* **Task brief**
The expected output is the line with "tan cone B7 level 2 -> tan cone D4 level 2" followed by every remaining line of the entries, all repeated exactly.

= Beginning of Section =

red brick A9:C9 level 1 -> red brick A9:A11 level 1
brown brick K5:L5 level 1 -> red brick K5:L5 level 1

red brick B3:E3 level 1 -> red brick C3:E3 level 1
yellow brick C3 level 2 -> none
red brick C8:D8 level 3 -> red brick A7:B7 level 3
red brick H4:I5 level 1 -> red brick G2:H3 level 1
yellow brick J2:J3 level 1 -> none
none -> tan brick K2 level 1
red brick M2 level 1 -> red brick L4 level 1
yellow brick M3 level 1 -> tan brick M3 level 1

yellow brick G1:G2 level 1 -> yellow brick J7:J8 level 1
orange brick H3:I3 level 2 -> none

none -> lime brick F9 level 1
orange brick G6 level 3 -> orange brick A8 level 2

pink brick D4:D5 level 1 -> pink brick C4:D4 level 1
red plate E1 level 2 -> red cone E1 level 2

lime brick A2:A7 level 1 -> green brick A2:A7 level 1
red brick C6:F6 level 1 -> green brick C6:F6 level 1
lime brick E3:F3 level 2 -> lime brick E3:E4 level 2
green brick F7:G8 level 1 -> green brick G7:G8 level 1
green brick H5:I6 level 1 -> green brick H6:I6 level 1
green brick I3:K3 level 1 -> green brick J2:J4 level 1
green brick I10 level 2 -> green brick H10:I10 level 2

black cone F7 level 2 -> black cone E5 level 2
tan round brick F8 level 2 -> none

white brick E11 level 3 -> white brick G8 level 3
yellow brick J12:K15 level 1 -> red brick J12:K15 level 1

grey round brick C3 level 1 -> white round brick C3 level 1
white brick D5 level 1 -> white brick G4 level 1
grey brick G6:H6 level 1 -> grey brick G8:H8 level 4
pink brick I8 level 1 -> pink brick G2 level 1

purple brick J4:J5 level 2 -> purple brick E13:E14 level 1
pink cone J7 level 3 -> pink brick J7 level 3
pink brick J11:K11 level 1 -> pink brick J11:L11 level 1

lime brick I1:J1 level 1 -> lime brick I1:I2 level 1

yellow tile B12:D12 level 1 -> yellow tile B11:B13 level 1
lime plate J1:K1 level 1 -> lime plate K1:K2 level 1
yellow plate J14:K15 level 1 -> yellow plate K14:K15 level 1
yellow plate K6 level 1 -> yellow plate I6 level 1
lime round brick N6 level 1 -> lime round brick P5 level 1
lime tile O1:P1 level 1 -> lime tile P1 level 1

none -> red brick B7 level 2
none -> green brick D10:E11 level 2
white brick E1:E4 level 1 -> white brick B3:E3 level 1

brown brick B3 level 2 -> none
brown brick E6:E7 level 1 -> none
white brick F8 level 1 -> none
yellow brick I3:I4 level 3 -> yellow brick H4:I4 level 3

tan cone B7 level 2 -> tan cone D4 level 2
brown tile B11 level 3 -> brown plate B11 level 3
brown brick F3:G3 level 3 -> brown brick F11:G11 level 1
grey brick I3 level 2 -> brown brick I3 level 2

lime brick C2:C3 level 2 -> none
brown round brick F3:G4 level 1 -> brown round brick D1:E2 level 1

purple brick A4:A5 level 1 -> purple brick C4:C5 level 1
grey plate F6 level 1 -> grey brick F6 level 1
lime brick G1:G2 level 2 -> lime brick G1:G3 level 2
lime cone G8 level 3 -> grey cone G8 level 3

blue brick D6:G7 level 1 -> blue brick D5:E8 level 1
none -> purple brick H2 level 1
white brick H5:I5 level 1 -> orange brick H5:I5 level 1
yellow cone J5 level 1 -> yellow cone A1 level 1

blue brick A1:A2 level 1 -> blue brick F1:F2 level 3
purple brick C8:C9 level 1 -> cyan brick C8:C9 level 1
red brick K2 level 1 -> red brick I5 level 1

= End of Section =

* **Response area**
tan cone B7 level 2 -> tan cone D4 level 2
brown tile B11 level 3 -> brown plate B11 level 3
brown brick F3:G3 level 3 -> brown brick F11:G11 level 1
grey brick I3 level 2 -> brown brick I3 level 2

lime brick C2:C3 level 2 -> none
brown round brick F3:G4 level 1 -> brown round brick D1:E2 level 1

purple brick A4:A5 level 1 -> purple brick C4:C5 level 1
grey plate F6 level 1 -> grey brick F6 level 1
lime brick G1:G2 level 2 -> lime brick G1:G3 level 2
lime cone G8 level 3 -> grey cone G8 level 3

blue brick D6:G7 level 1 -> blue brick D5:E8 level 1
none -> purple brick H2 level 1
white brick H5:I5 level 1 -> orange brick H5:I5 level 1
yellow cone J5 level 1 -> yellow cone A1 level 1

blue brick A1:A2 level 1 -> blue brick F1:F2 level 3
purple brick C8:C9 level 1 -> cyan brick C8:C9 level 1
red brick K2 level 1 -> red brick I5 level 1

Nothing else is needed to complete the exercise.